### [Data records]
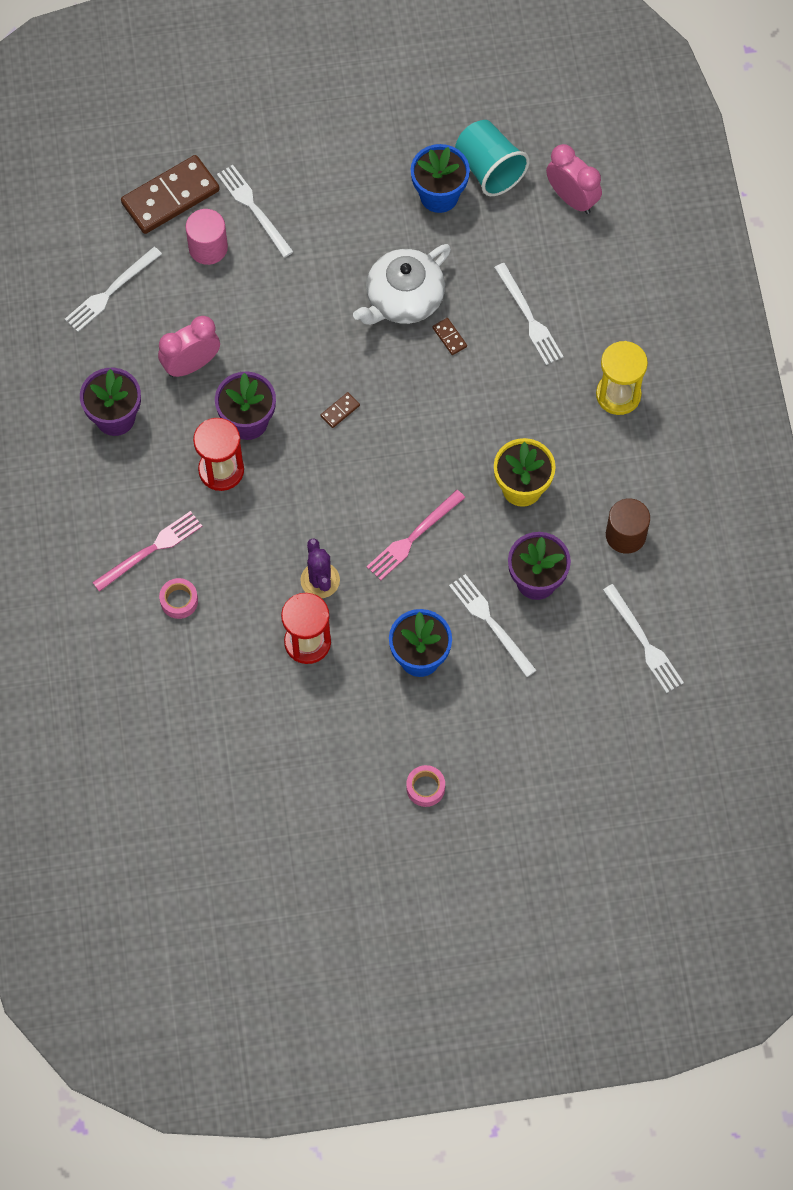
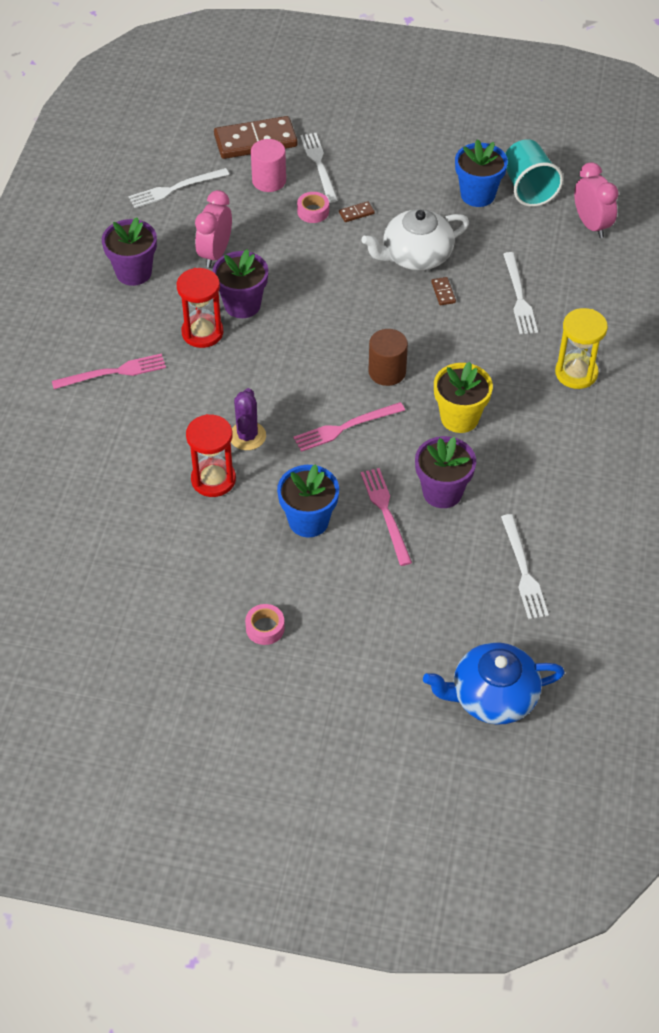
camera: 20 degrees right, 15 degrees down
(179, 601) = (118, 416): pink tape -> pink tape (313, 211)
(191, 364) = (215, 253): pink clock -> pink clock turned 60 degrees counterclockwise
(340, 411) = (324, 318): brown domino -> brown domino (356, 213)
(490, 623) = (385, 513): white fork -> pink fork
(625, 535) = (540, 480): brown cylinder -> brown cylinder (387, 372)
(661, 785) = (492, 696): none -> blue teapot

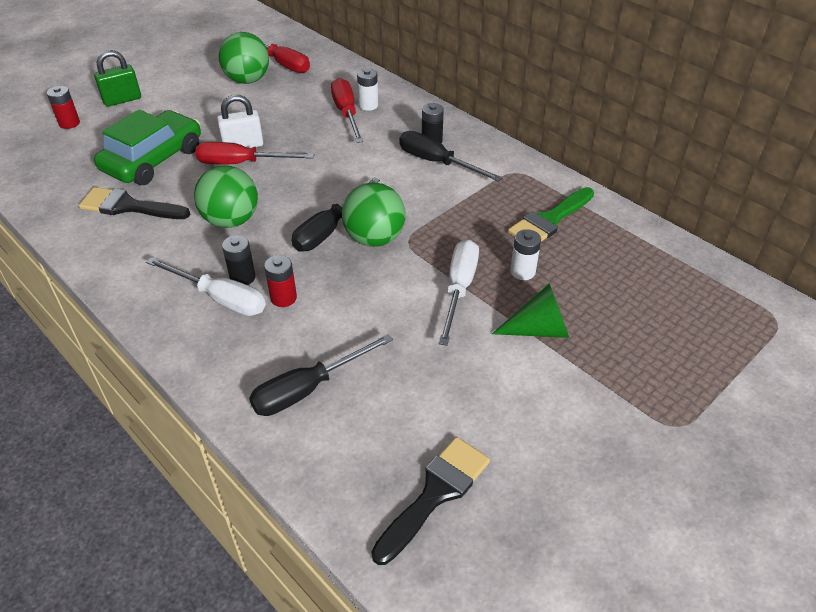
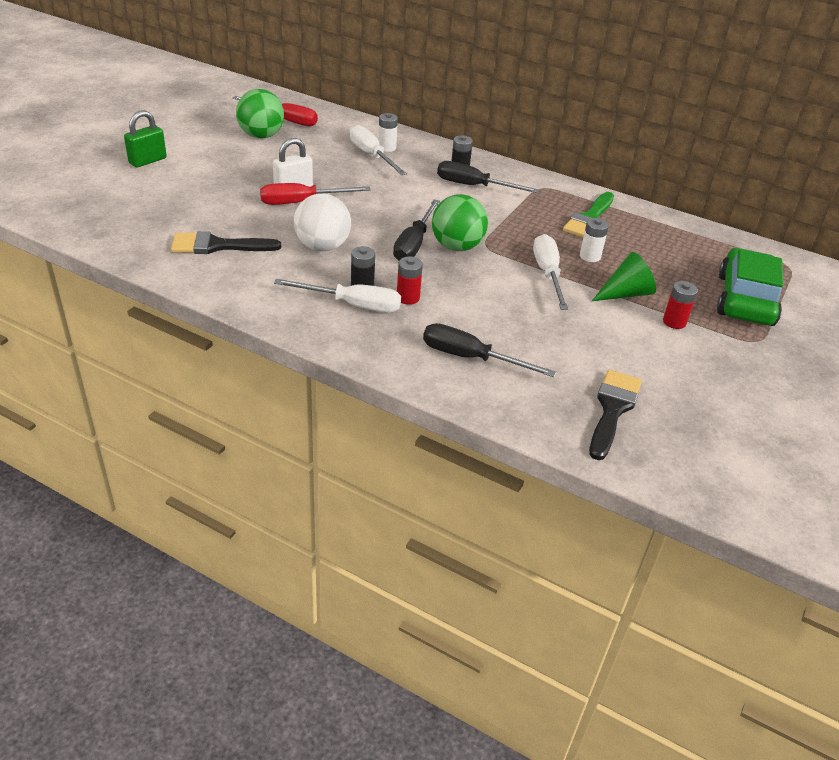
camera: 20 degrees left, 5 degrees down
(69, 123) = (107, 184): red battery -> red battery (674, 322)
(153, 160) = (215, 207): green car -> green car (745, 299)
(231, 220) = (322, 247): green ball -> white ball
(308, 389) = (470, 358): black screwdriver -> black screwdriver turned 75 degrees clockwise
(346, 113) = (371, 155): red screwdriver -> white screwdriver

### [Required work]
No pictures belong in the copy. Transcribe every entry exactly.

### [Written response]
camera: 20 degrees right, 15 degrees down
(179, 601) = (118, 416): pink tape -> pink tape (313, 211)
(191, 364) = (215, 253): pink clock -> pink clock turned 60 degrees counterclockwise
(340, 411) = (324, 318): brown domino -> brown domino (356, 213)
(490, 623) = (385, 513): white fork -> pink fork
(625, 535) = (540, 480): brown cylinder -> brown cylinder (387, 372)
(661, 785) = (492, 696): none -> blue teapot

camera: 20 degrees left, 5 degrees down
(69, 123) = (107, 184): red battery -> red battery (674, 322)
(153, 160) = (215, 207): green car -> green car (745, 299)
(231, 220) = (322, 247): green ball -> white ball
(308, 389) = (470, 358): black screwdriver -> black screwdriver turned 75 degrees clockwise
(346, 113) = (371, 155): red screwdriver -> white screwdriver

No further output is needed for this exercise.